INPUT MATERIAL START

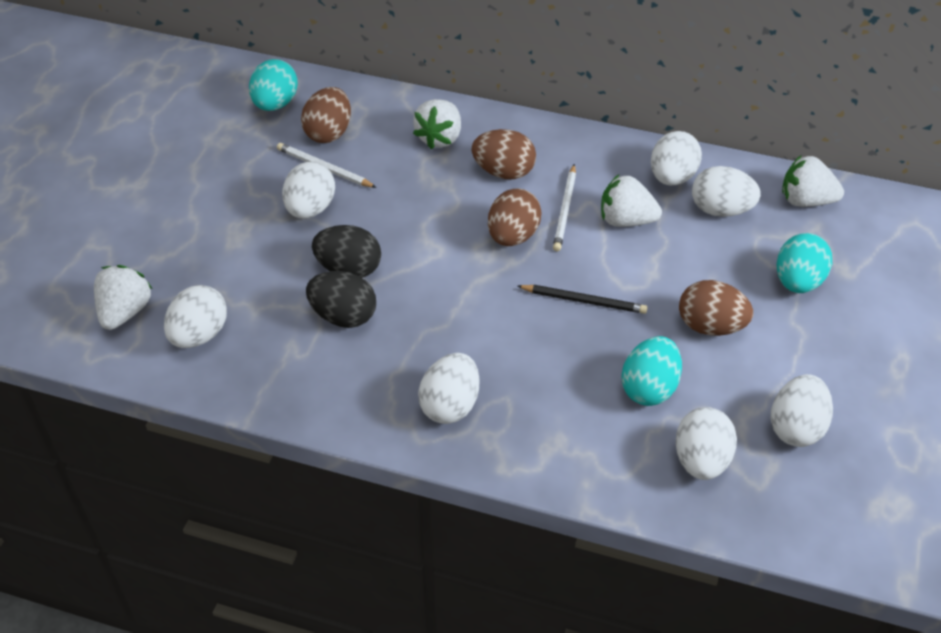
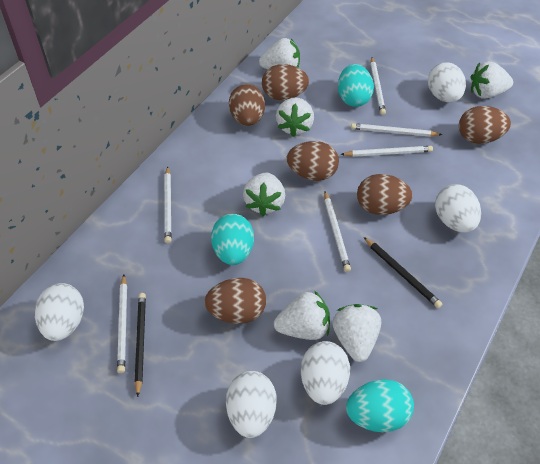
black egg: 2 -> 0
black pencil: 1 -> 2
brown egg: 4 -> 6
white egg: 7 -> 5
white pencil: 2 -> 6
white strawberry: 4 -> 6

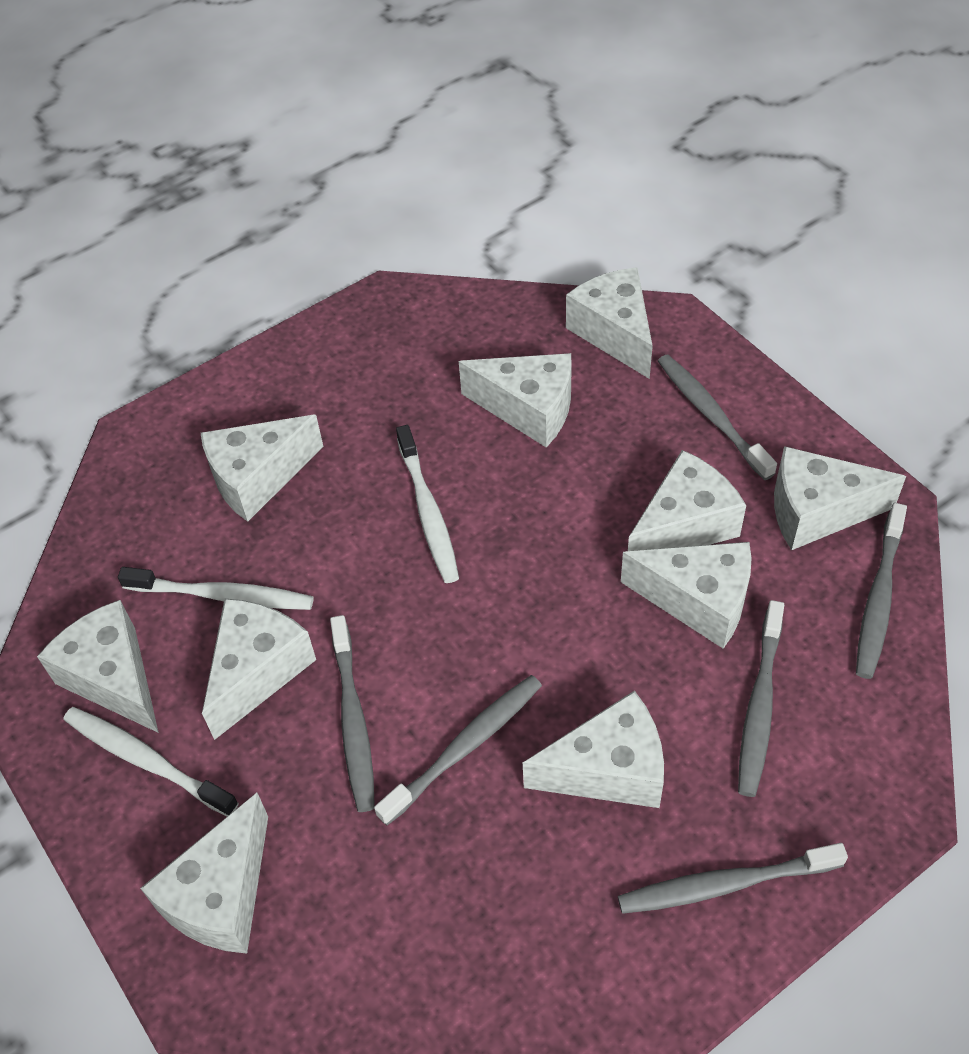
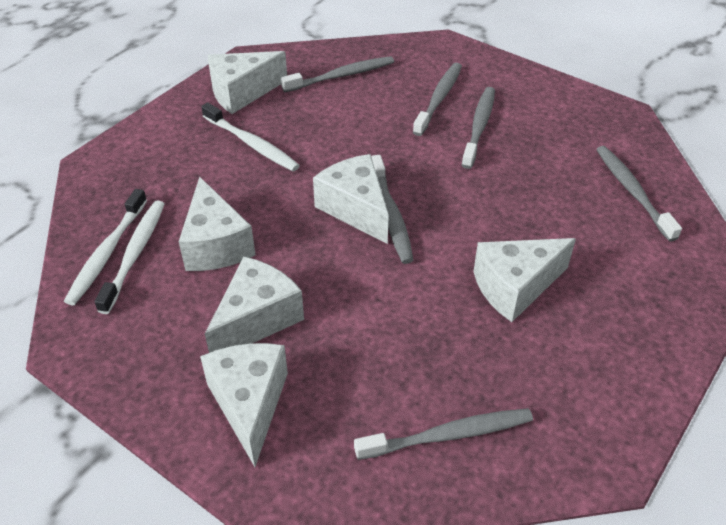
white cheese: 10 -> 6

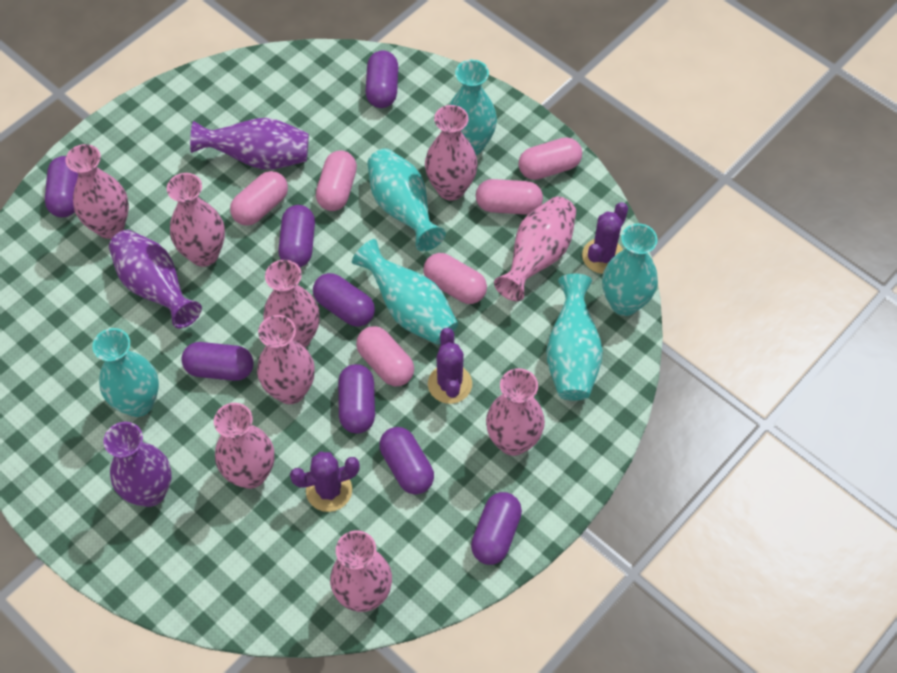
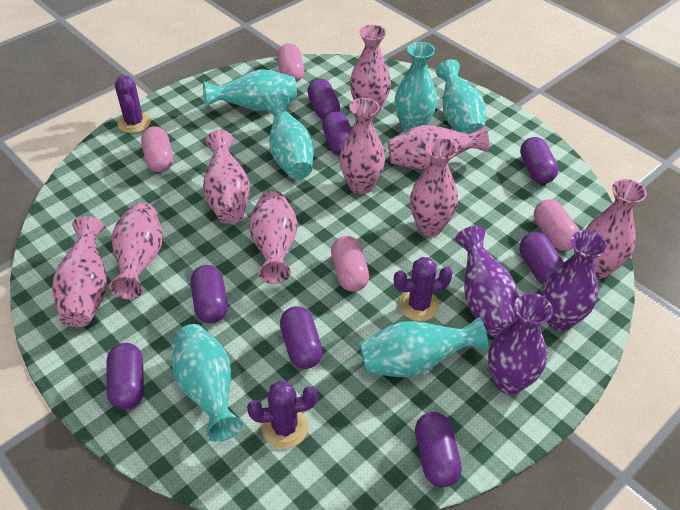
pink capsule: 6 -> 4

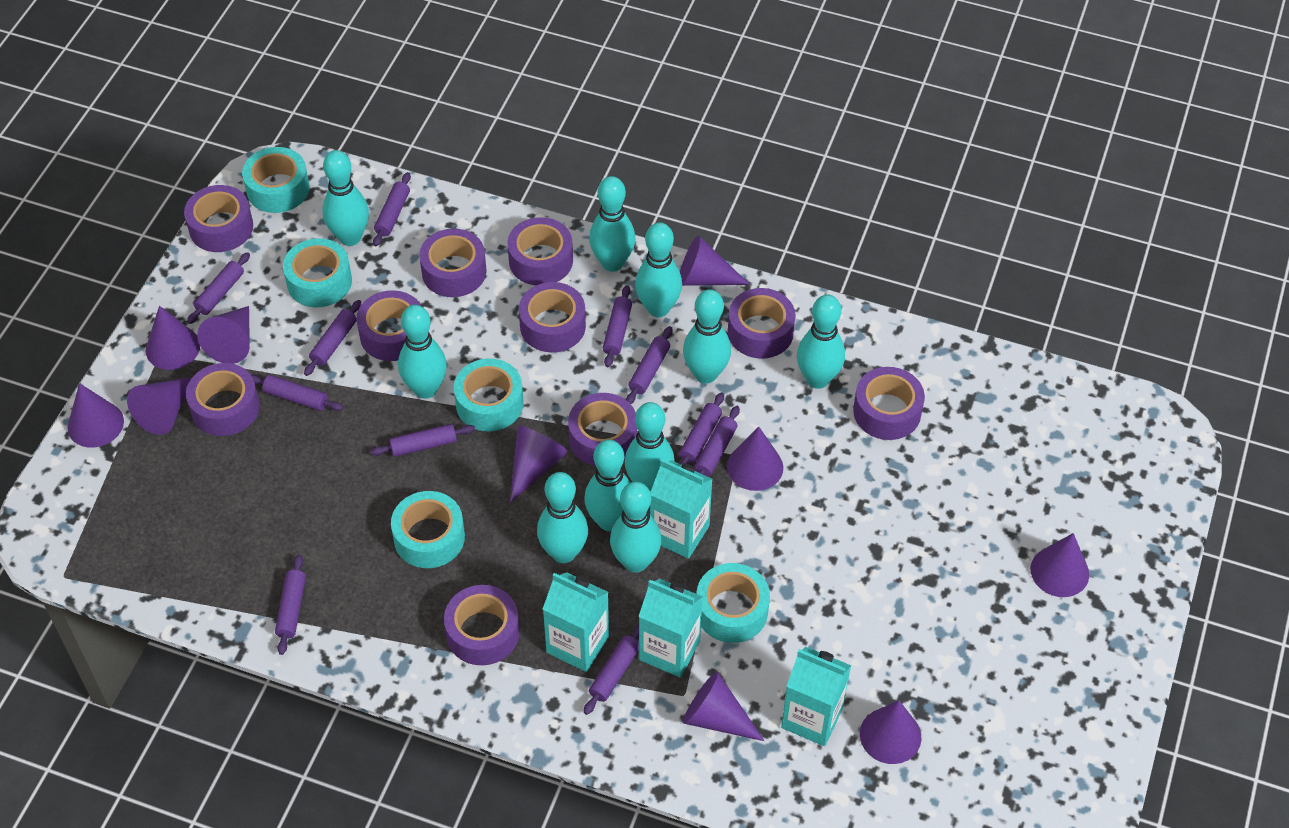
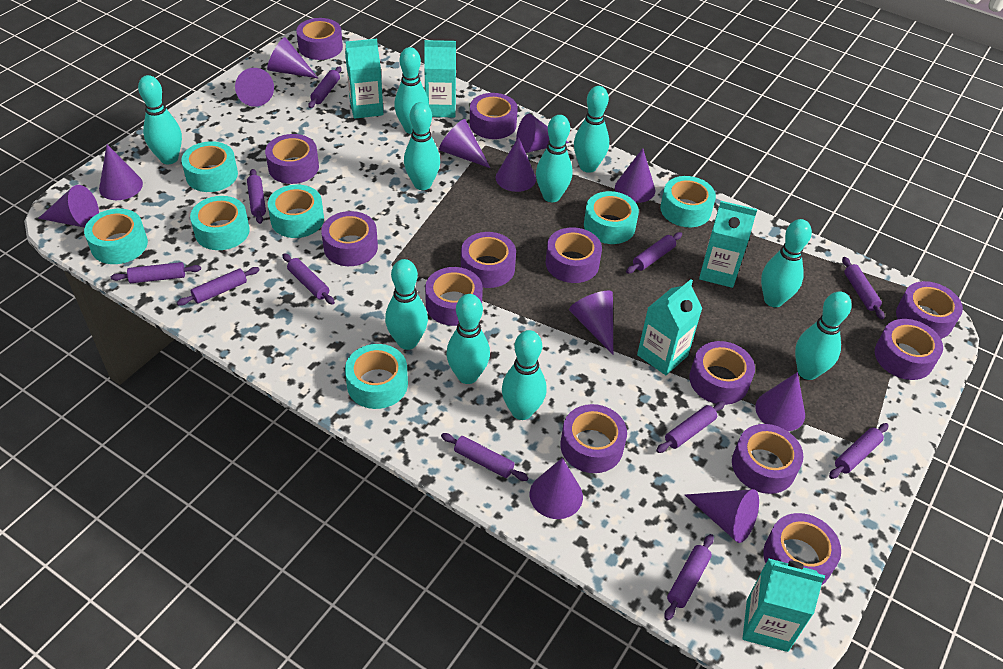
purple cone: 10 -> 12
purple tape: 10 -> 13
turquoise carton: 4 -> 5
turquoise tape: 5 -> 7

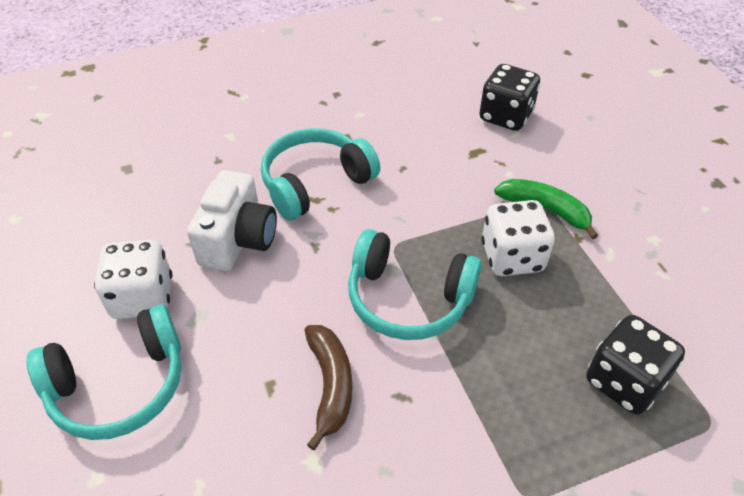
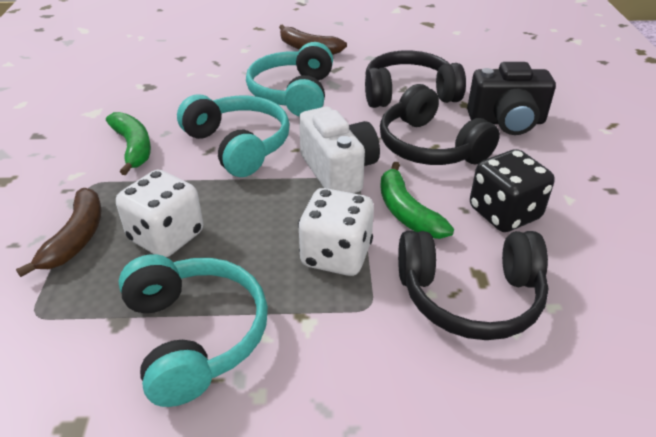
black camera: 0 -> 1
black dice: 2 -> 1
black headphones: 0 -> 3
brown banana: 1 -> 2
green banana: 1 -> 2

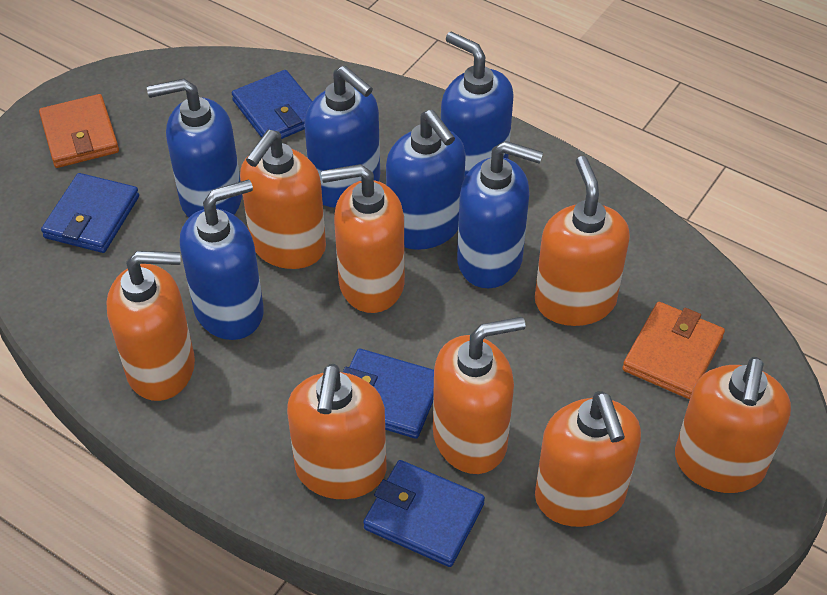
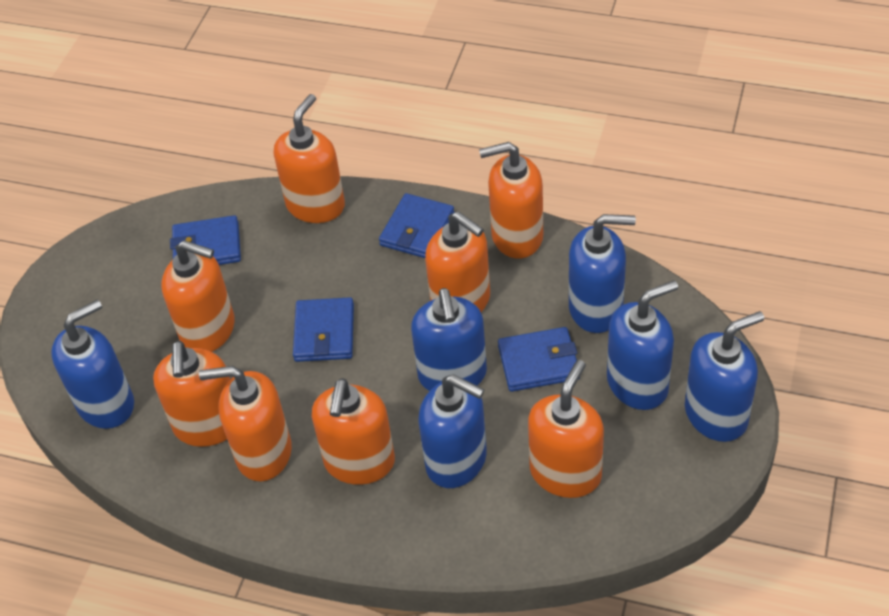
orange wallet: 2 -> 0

INPUT MATERIAL END

=== YOUR GOAL ===
Copy every record verbatim while leaving each picture out.

=== ANSWER TO THIS TASK ===
black egg: 2 -> 0
black pencil: 1 -> 2
brown egg: 4 -> 6
white egg: 7 -> 5
white pencil: 2 -> 6
white strawberry: 4 -> 6

white cheese: 10 -> 6

pink capsule: 6 -> 4

purple cone: 10 -> 12
purple tape: 10 -> 13
turquoise carton: 4 -> 5
turquoise tape: 5 -> 7

black camera: 0 -> 1
black dice: 2 -> 1
black headphones: 0 -> 3
brown banana: 1 -> 2
green banana: 1 -> 2

orange wallet: 2 -> 0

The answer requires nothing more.